:: Aim of the exercise ::
Return exactly the lines of the records below, starting at the line that contains "black dumbbell: 1 -> 2" and ending at the line that contains "white scissors: 3 -> 1", with both of those lines kept.

:: Object count comparisons ::

***

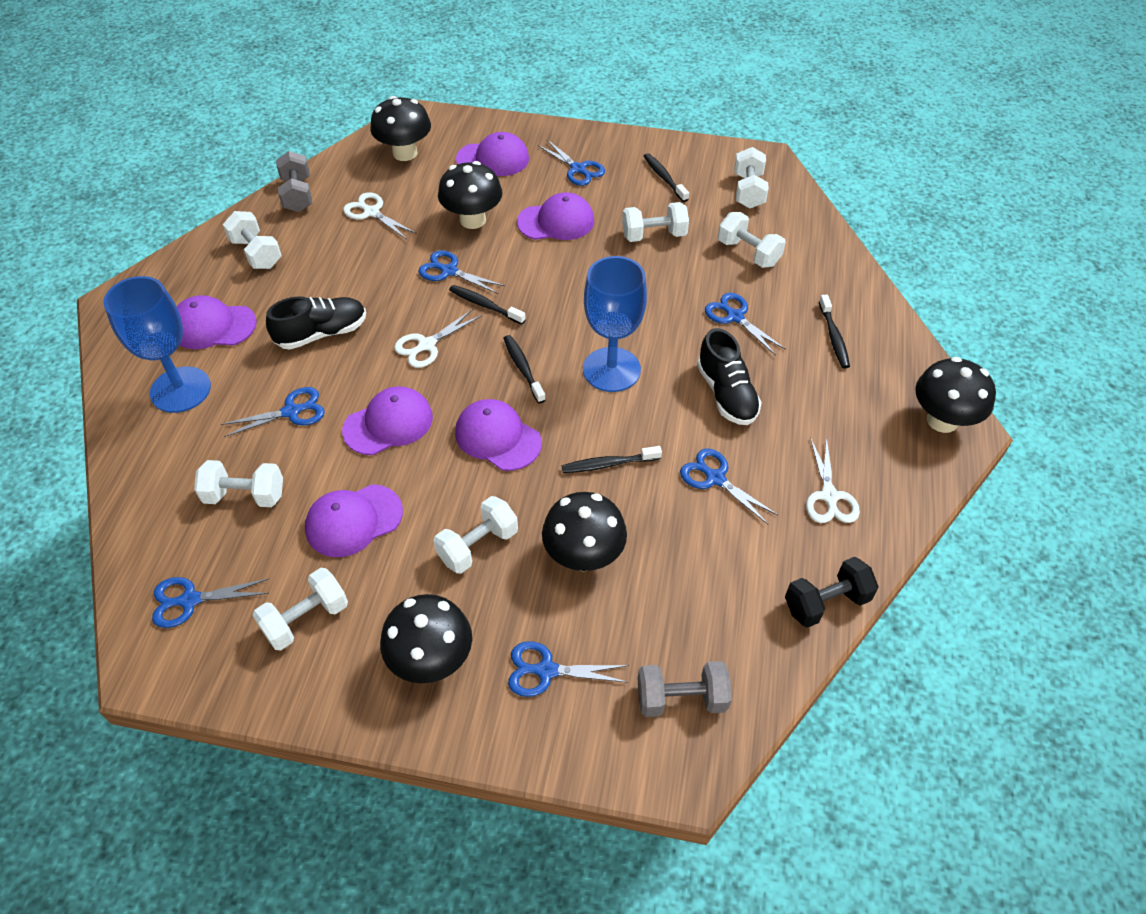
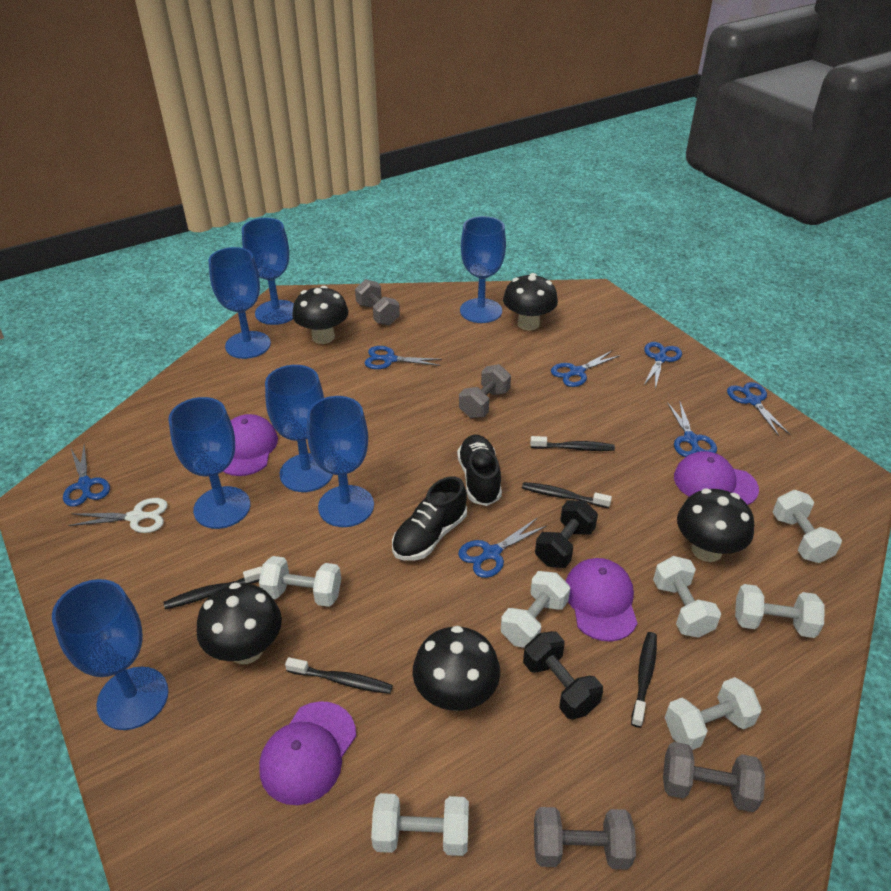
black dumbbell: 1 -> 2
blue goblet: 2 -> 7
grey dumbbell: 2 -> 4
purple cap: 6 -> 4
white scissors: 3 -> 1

***

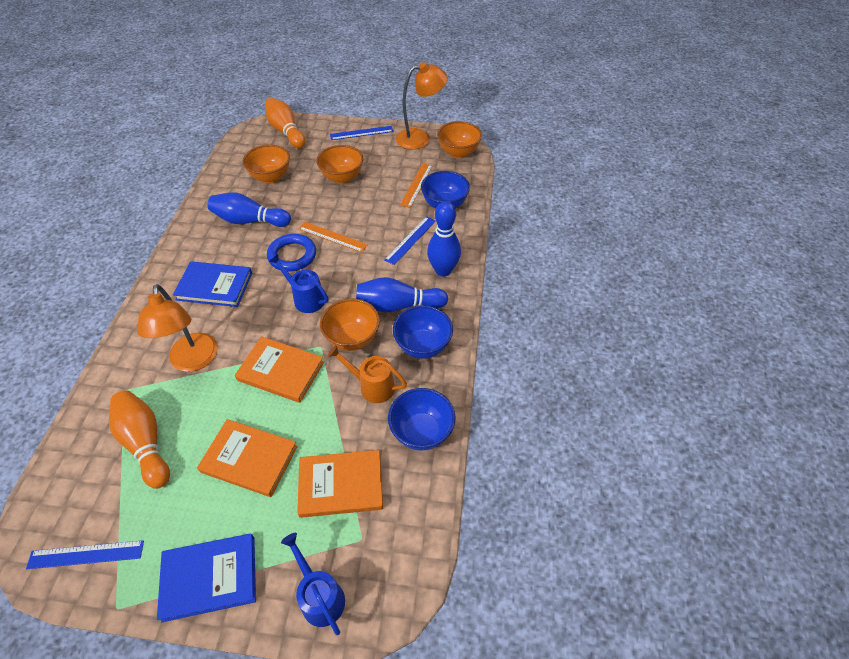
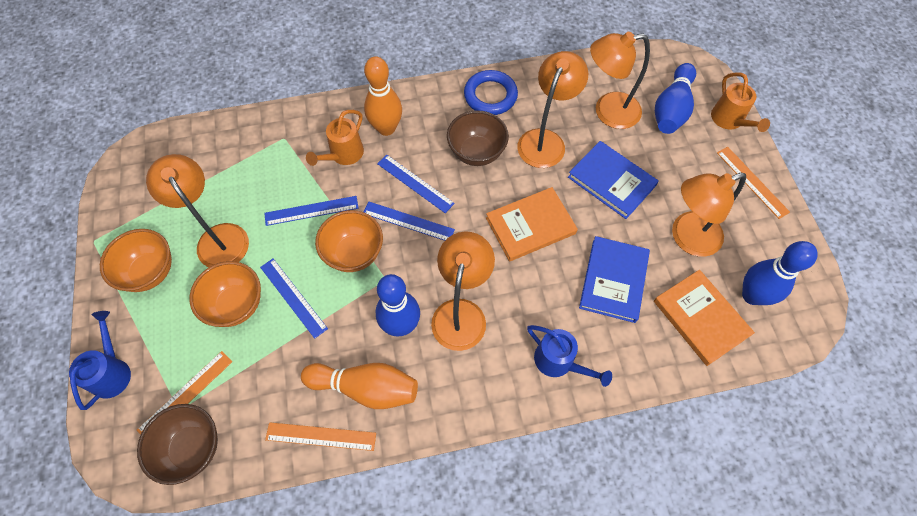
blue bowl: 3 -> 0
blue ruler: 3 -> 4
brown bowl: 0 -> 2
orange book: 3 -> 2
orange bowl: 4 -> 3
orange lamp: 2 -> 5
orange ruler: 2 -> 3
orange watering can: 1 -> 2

***

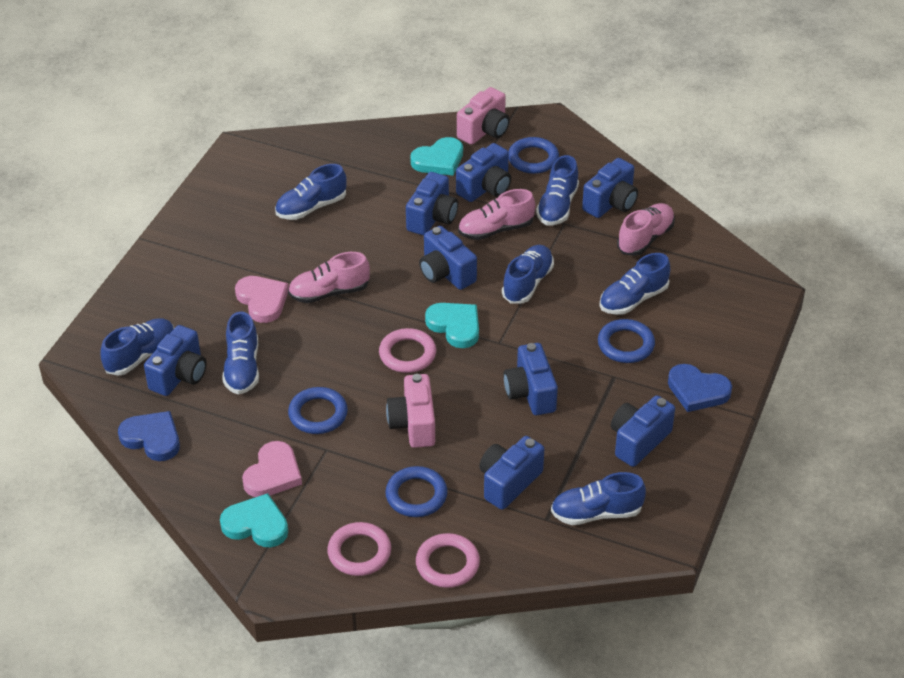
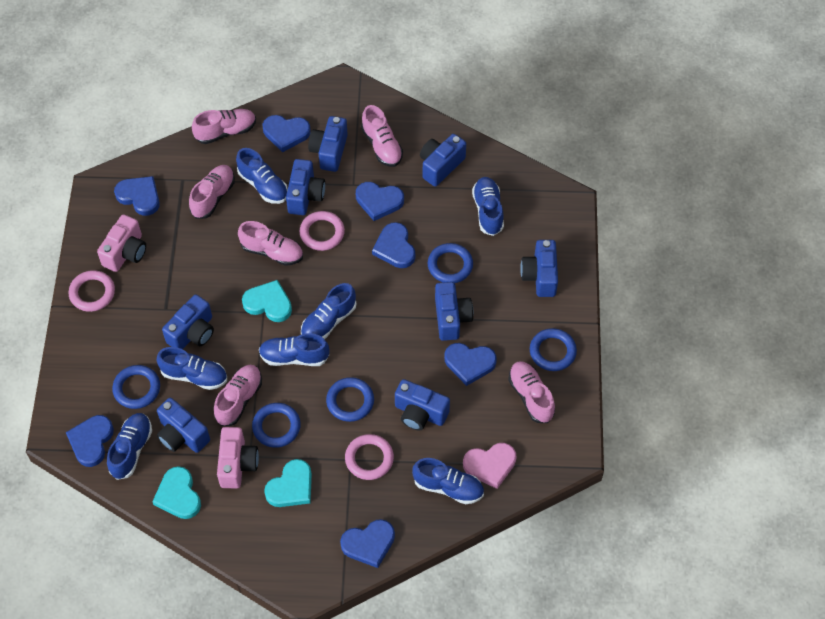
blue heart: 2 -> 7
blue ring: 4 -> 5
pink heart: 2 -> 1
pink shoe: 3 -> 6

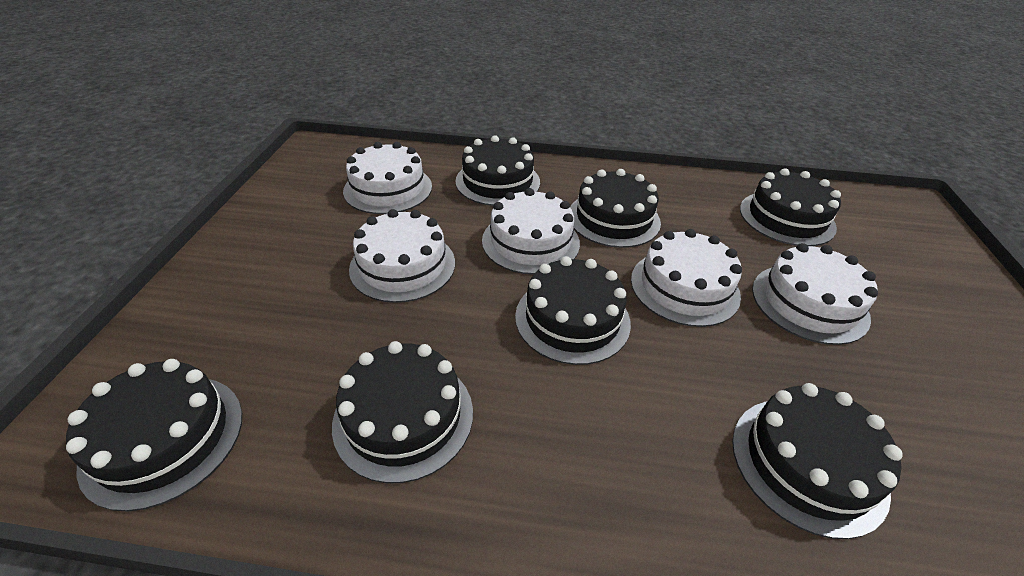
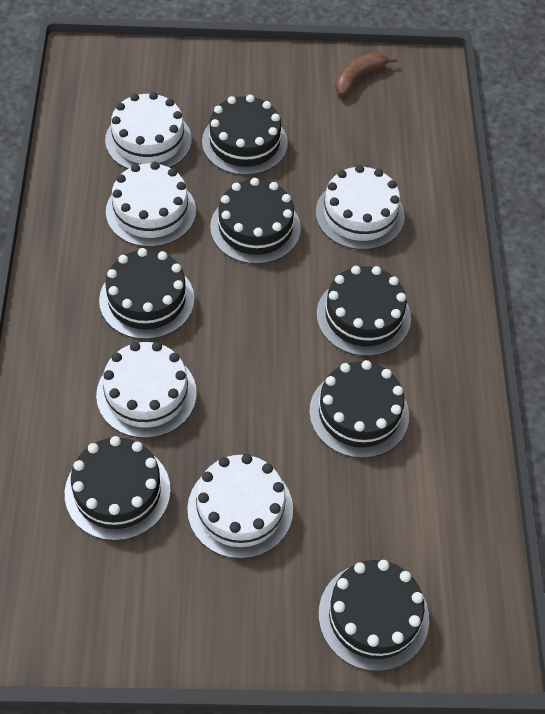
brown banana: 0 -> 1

***

:: Answer ::
black dumbbell: 1 -> 2
blue goblet: 2 -> 7
grey dumbbell: 2 -> 4
purple cap: 6 -> 4
white scissors: 3 -> 1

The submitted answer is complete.